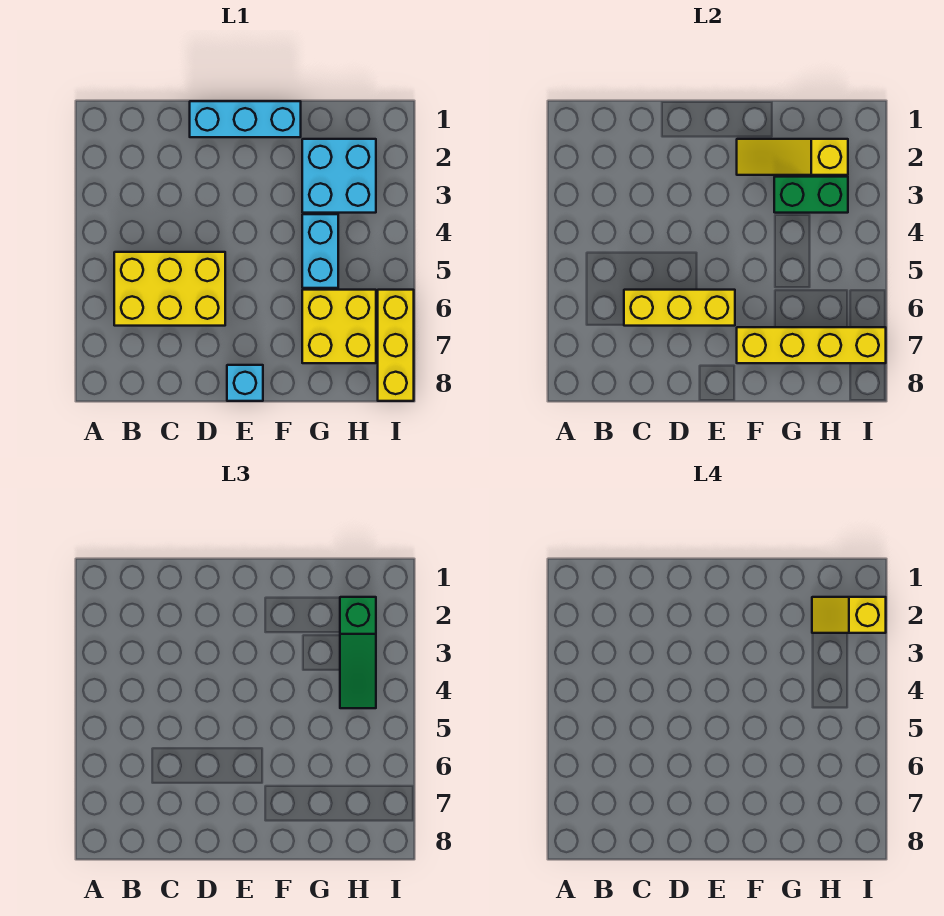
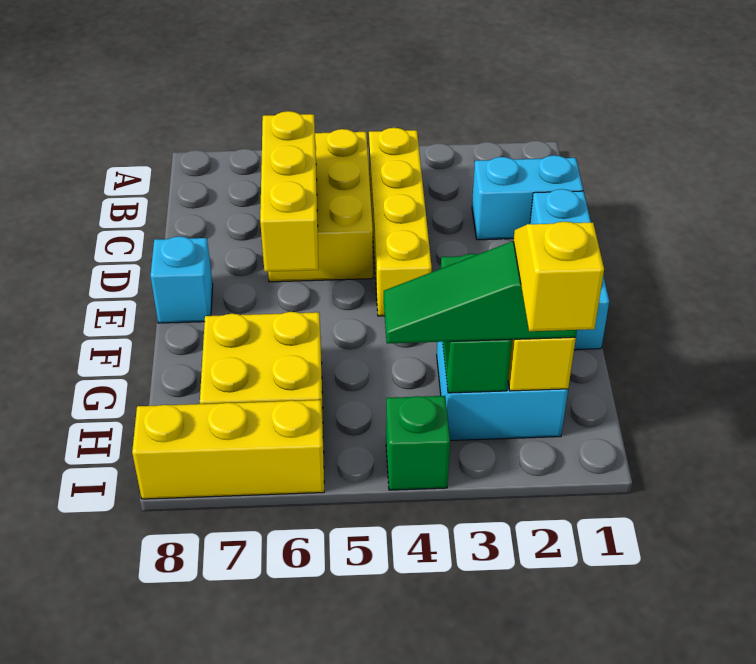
yellow brick F7:I7 level 2 -> yellow brick B4:E4 level 1
cyan brick G4:G5 level 1 -> cyan brick C1:C2 level 1
none -> green brick I4 level 1

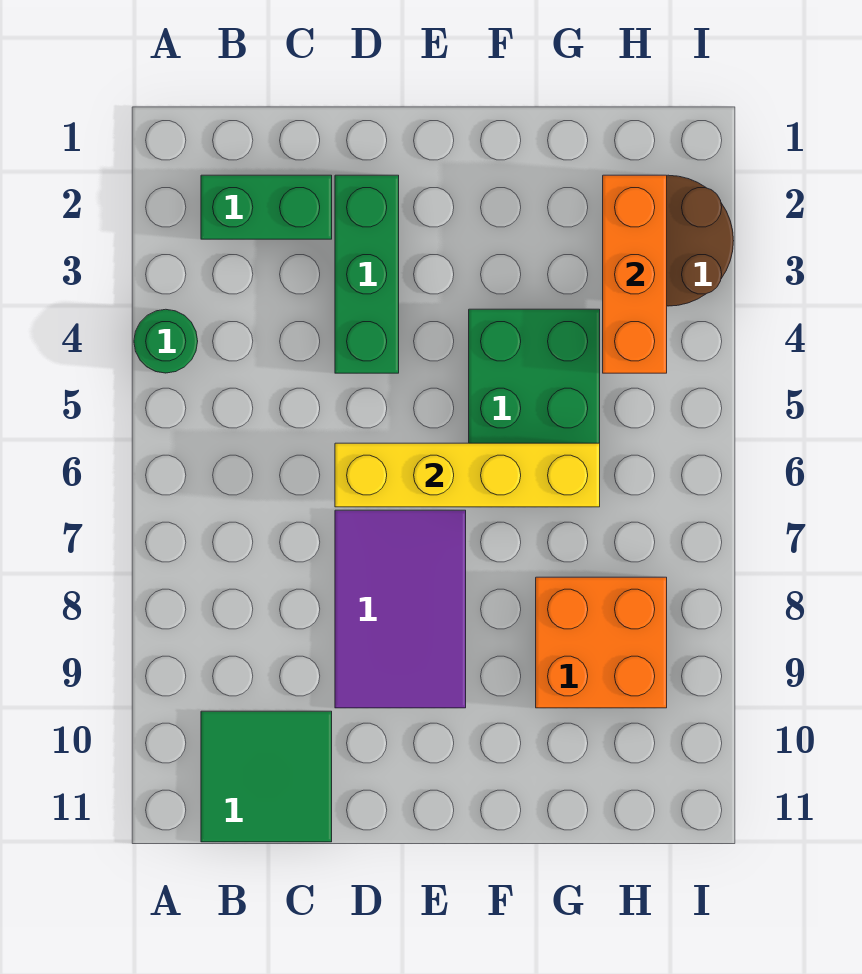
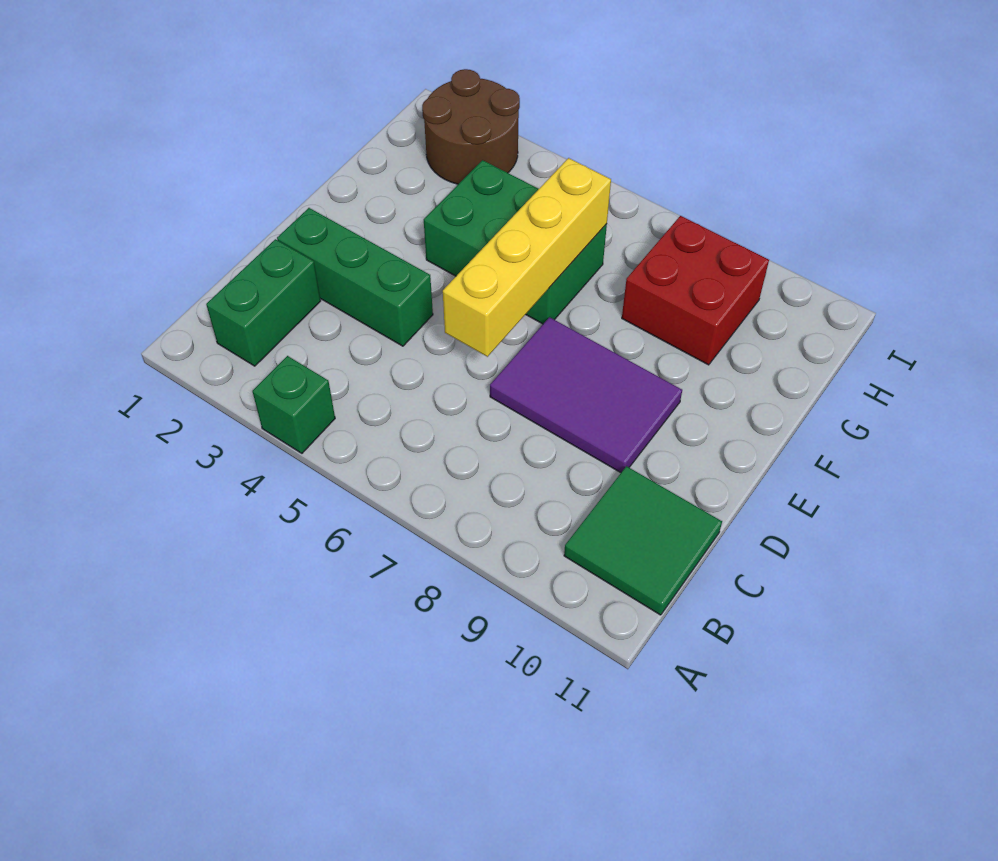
green round brick A4 level 1 -> green brick A4 level 1
orange brick G8:H9 level 1 -> red brick G8:H9 level 1
orange brick H2:H4 level 2 -> none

_TASK STATEMENT:_
The listing above must be printed again exactly, minus its pictures.

_YOUR SOLUTION:_
yellow brick F7:I7 level 2 -> yellow brick B4:E4 level 1
cyan brick G4:G5 level 1 -> cyan brick C1:C2 level 1
none -> green brick I4 level 1

green round brick A4 level 1 -> green brick A4 level 1
orange brick G8:H9 level 1 -> red brick G8:H9 level 1
orange brick H2:H4 level 2 -> none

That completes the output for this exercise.